## Work instructions
Give back exactly the lines of the data below, starting with the line that has "camera: 30 degrees left, 10 degrees up" and going on through the line that has "(843, 154) = (611, 243): none -> green banana".

## Data section

*****

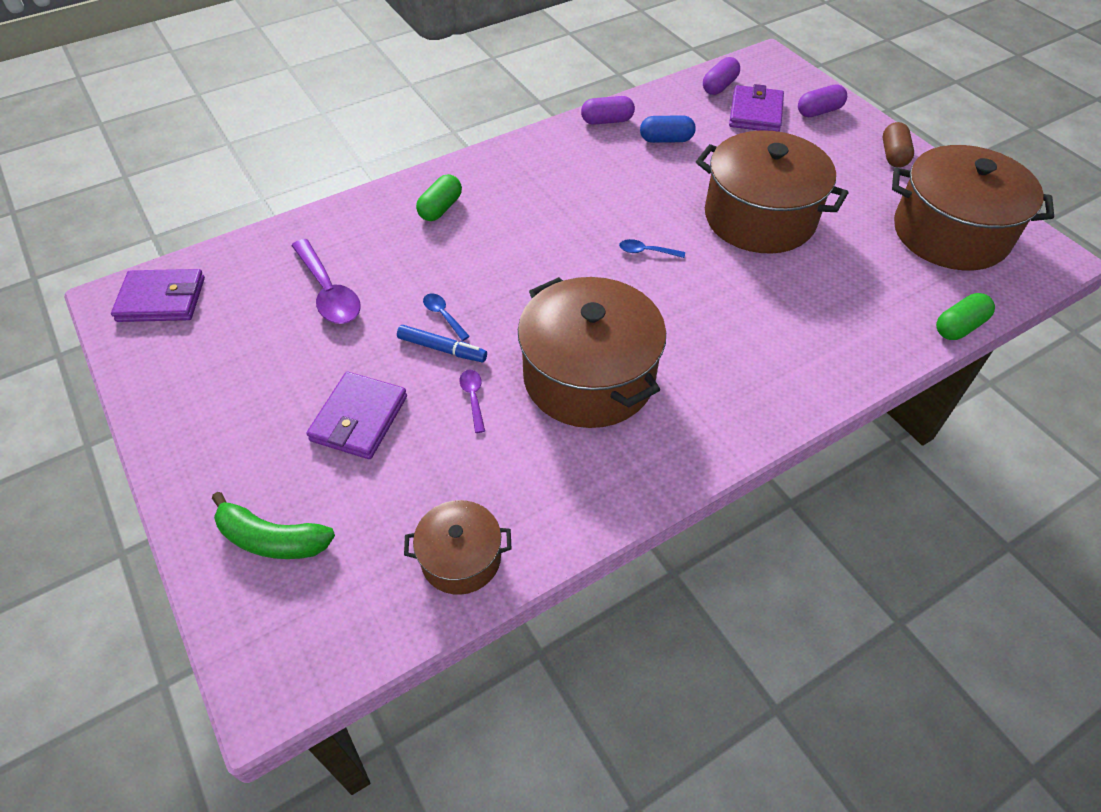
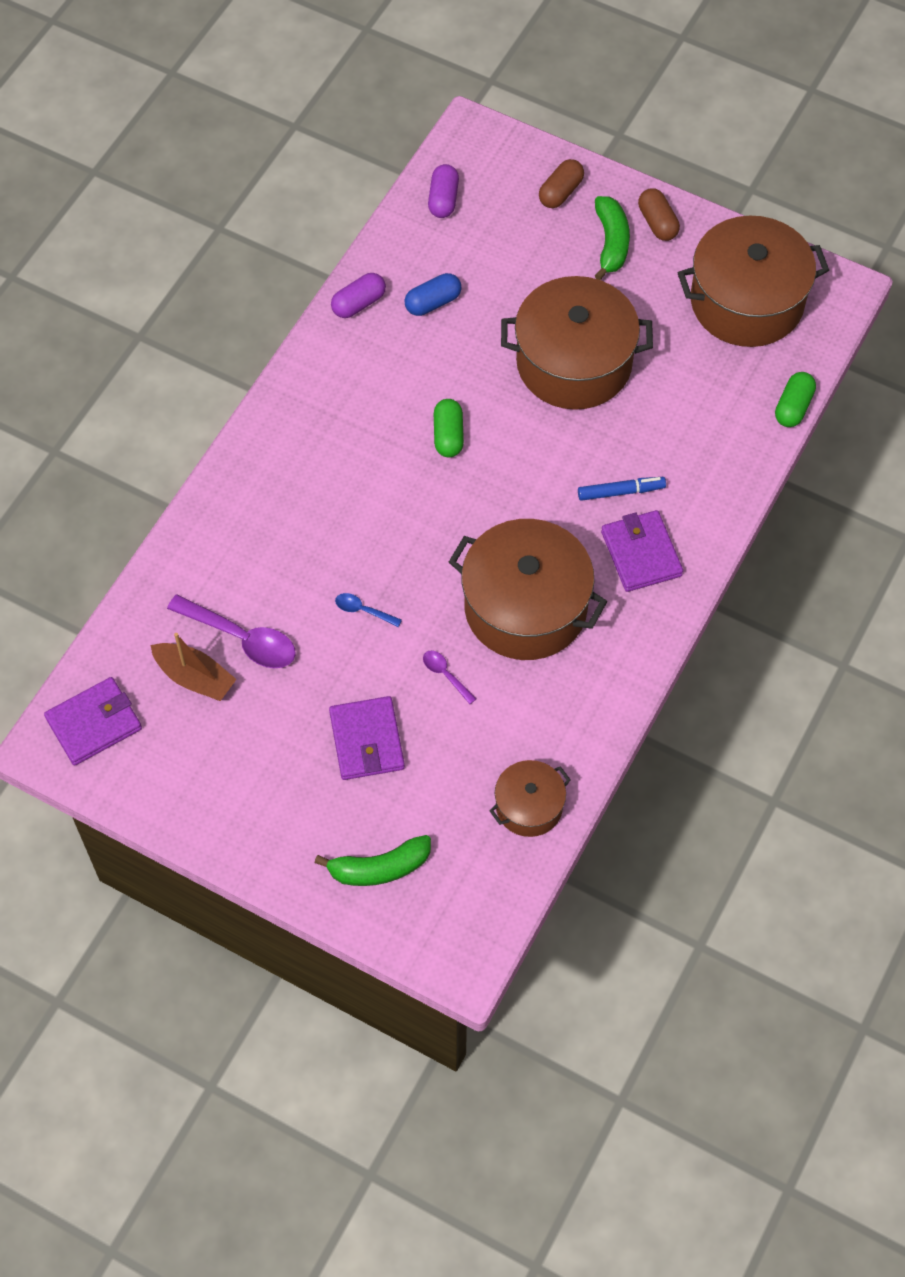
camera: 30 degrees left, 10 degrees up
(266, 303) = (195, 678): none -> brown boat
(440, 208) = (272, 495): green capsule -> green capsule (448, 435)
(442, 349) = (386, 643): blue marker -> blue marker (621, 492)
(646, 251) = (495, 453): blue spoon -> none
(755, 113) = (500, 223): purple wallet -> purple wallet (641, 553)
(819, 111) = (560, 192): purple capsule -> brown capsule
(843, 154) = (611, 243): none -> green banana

*****

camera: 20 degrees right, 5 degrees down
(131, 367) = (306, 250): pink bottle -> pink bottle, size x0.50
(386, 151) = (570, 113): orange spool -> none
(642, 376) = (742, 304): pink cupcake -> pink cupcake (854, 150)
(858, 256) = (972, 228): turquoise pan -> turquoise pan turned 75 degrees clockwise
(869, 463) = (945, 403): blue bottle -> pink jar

*****

## Response
camera: 30 degrees left, 10 degrees up
(266, 303) = (195, 678): none -> brown boat
(440, 208) = (272, 495): green capsule -> green capsule (448, 435)
(442, 349) = (386, 643): blue marker -> blue marker (621, 492)
(646, 251) = (495, 453): blue spoon -> none
(755, 113) = (500, 223): purple wallet -> purple wallet (641, 553)
(819, 111) = (560, 192): purple capsule -> brown capsule
(843, 154) = (611, 243): none -> green banana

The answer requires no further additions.